Activity ::
Return the run of lines below that opens with the line containing "cyan slope C1:E3 level 1 top E" and closes with the line containing "cyan plate E6 level", keeping each one exact.

Listed entries ::
= Beginning of Section =
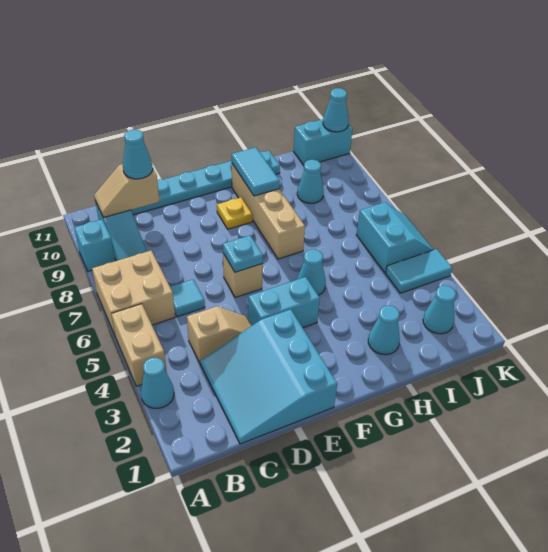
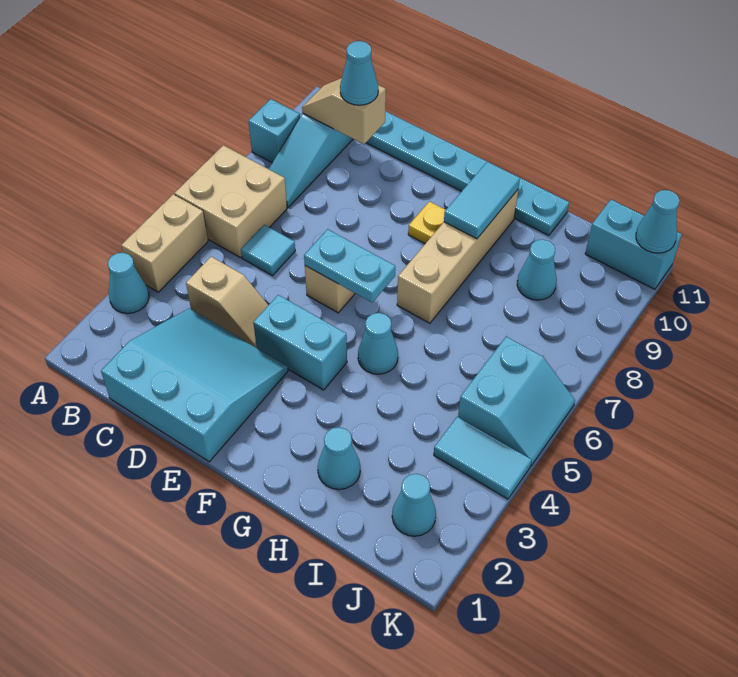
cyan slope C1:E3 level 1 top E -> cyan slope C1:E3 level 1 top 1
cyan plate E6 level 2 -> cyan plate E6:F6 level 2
= End of Section =
= Beginning of Section =
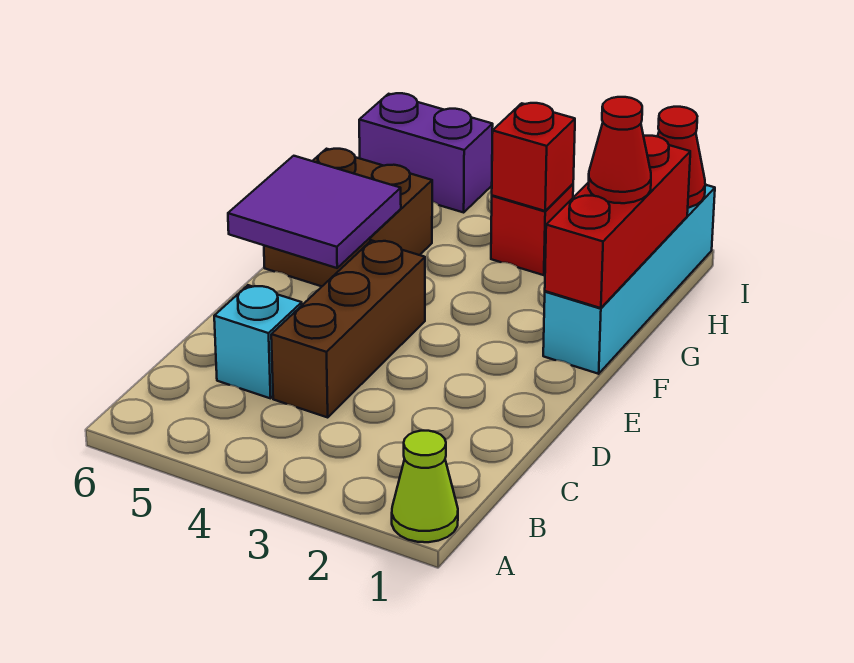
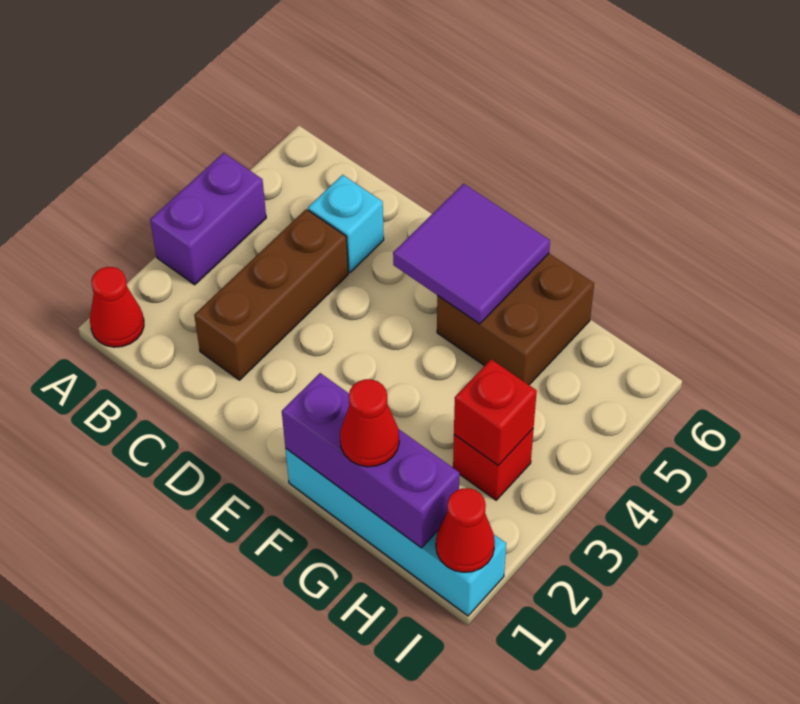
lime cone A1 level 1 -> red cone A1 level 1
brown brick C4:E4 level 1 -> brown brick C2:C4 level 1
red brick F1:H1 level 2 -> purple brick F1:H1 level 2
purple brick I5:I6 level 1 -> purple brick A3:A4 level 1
= End of Section =
= Beginning of Section =
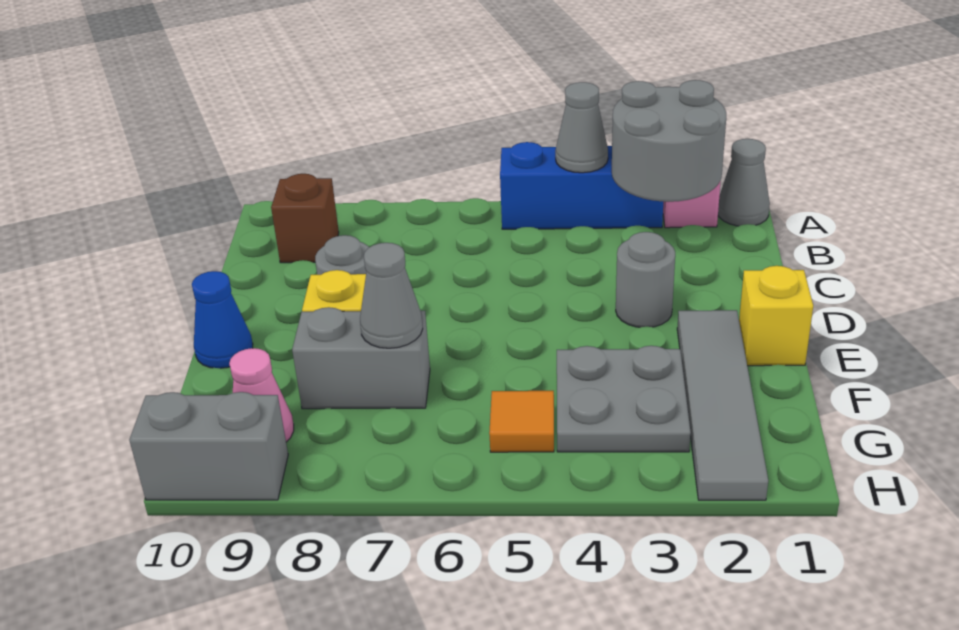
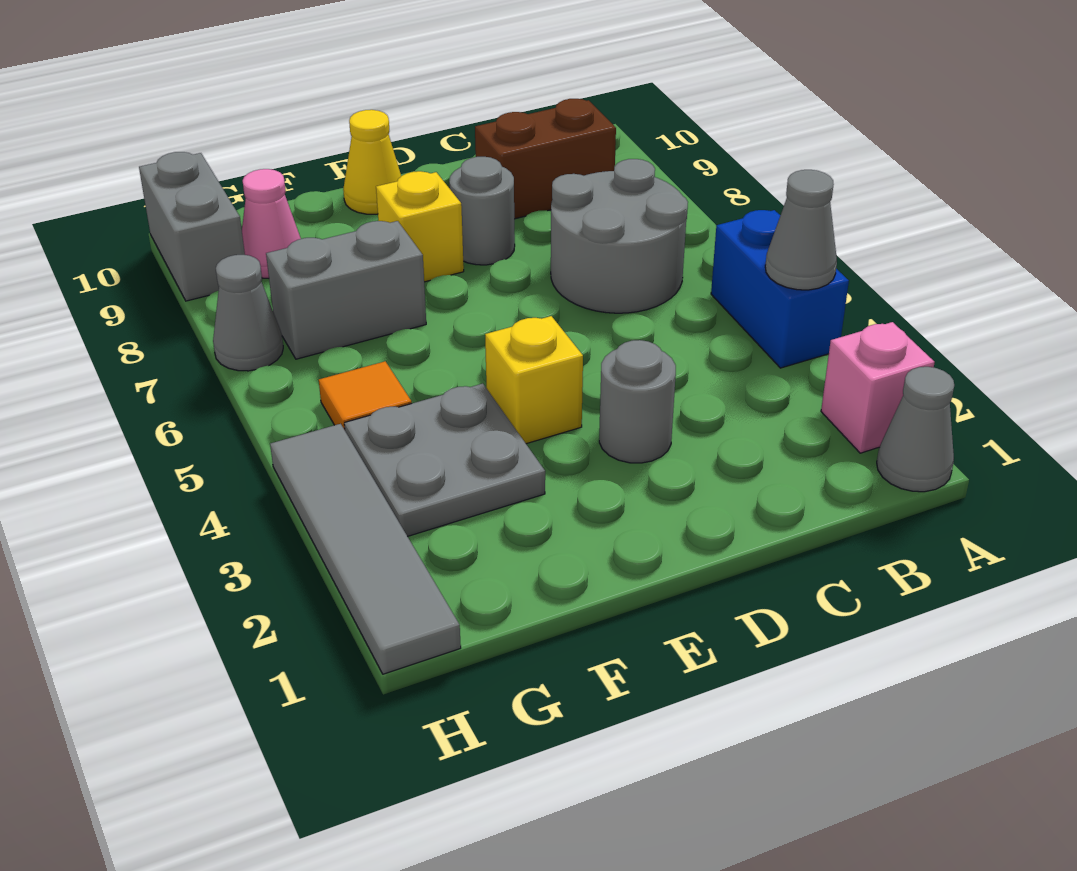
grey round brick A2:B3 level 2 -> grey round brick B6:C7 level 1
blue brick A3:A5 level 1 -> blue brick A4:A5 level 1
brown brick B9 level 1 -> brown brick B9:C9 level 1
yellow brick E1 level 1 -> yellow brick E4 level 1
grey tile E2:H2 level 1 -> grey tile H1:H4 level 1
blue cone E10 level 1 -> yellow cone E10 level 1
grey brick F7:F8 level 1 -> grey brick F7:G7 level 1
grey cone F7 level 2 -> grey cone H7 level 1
= End of Section =
Finished task ::
cyan slope C1:E3 level 1 top E -> cyan slope C1:E3 level 1 top 1
cyan plate E6 level 2 -> cyan plate E6:F6 level 2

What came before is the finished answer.